### EXERCISE OBJECTIVE:
Check every line of the data for the string "SHAPE" and copy the ones that have it.

### EXERCISE INPUTS:
--
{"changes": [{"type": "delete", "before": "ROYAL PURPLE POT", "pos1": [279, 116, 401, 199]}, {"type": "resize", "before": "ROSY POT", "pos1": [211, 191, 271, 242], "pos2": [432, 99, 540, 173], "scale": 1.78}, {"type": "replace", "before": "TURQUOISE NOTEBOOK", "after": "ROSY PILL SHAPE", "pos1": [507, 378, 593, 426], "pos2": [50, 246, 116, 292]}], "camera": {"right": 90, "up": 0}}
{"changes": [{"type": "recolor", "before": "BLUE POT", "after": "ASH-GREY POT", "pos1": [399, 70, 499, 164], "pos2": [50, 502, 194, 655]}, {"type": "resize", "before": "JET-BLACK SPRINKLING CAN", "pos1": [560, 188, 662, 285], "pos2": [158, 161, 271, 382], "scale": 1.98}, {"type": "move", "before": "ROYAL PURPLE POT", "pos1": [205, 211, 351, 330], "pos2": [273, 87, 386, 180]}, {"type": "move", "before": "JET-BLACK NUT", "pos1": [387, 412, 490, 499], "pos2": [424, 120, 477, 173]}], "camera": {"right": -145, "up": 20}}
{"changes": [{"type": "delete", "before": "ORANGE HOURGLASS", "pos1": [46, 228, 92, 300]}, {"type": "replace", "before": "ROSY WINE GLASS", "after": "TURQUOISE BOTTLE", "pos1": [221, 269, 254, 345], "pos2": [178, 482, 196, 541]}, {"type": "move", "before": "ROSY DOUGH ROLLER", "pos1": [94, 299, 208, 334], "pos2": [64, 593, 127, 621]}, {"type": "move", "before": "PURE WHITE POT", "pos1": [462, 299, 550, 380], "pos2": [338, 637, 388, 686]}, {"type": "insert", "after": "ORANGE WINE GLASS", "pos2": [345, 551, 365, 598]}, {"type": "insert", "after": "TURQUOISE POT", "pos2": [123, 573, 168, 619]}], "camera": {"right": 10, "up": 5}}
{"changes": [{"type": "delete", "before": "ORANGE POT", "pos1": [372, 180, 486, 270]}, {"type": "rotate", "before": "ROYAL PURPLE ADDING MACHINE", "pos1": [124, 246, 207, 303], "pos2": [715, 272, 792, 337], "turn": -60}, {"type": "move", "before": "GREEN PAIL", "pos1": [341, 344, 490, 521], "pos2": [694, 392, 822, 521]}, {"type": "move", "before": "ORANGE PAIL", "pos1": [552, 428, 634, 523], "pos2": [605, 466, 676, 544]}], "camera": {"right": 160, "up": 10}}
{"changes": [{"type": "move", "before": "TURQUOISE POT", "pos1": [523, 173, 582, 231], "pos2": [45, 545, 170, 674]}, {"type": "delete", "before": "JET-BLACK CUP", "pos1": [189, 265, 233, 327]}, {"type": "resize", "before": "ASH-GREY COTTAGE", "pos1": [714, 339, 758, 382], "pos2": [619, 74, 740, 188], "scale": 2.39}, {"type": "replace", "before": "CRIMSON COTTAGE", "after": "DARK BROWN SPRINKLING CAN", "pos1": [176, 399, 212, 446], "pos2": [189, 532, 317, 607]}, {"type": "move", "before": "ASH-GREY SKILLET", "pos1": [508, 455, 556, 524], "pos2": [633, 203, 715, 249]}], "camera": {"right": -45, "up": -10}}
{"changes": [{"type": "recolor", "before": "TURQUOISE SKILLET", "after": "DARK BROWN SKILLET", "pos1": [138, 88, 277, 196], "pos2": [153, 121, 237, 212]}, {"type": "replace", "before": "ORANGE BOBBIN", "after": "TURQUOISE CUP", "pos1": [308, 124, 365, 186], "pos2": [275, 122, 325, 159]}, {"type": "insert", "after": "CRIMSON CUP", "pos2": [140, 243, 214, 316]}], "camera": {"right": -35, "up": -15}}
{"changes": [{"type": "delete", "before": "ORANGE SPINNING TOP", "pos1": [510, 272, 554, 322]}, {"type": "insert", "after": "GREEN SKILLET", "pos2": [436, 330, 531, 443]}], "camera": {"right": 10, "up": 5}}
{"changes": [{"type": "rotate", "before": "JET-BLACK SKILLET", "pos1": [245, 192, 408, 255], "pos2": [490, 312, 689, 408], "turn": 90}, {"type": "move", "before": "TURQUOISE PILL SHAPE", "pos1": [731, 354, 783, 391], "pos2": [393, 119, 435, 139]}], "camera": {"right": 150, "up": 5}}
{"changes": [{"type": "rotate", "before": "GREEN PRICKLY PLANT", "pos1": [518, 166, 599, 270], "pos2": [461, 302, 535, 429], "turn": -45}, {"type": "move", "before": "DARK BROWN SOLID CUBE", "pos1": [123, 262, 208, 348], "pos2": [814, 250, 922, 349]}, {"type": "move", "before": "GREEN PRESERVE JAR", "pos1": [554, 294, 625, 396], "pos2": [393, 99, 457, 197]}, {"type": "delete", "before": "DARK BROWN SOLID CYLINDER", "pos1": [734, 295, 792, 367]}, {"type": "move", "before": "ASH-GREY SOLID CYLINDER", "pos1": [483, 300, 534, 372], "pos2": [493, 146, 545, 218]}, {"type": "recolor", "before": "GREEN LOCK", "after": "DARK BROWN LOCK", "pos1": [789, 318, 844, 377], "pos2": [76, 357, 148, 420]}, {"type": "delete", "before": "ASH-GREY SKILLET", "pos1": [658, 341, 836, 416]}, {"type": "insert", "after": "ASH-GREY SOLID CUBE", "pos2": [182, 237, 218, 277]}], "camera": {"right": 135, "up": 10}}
--
### FINAL ANSWER:
{"changes": [{"type": "delete", "before": "ROYAL PURPLE POT", "pos1": [279, 116, 401, 199]}, {"type": "resize", "before": "ROSY POT", "pos1": [211, 191, 271, 242], "pos2": [432, 99, 540, 173], "scale": 1.78}, {"type": "replace", "before": "TURQUOISE NOTEBOOK", "after": "ROSY PILL SHAPE", "pos1": [507, 378, 593, 426], "pos2": [50, 246, 116, 292]}], "camera": {"right": 90, "up": 0}}
{"changes": [{"type": "rotate", "before": "JET-BLACK SKILLET", "pos1": [245, 192, 408, 255], "pos2": [490, 312, 689, 408], "turn": 90}, {"type": "move", "before": "TURQUOISE PILL SHAPE", "pos1": [731, 354, 783, 391], "pos2": [393, 119, 435, 139]}], "camera": {"right": 150, "up": 5}}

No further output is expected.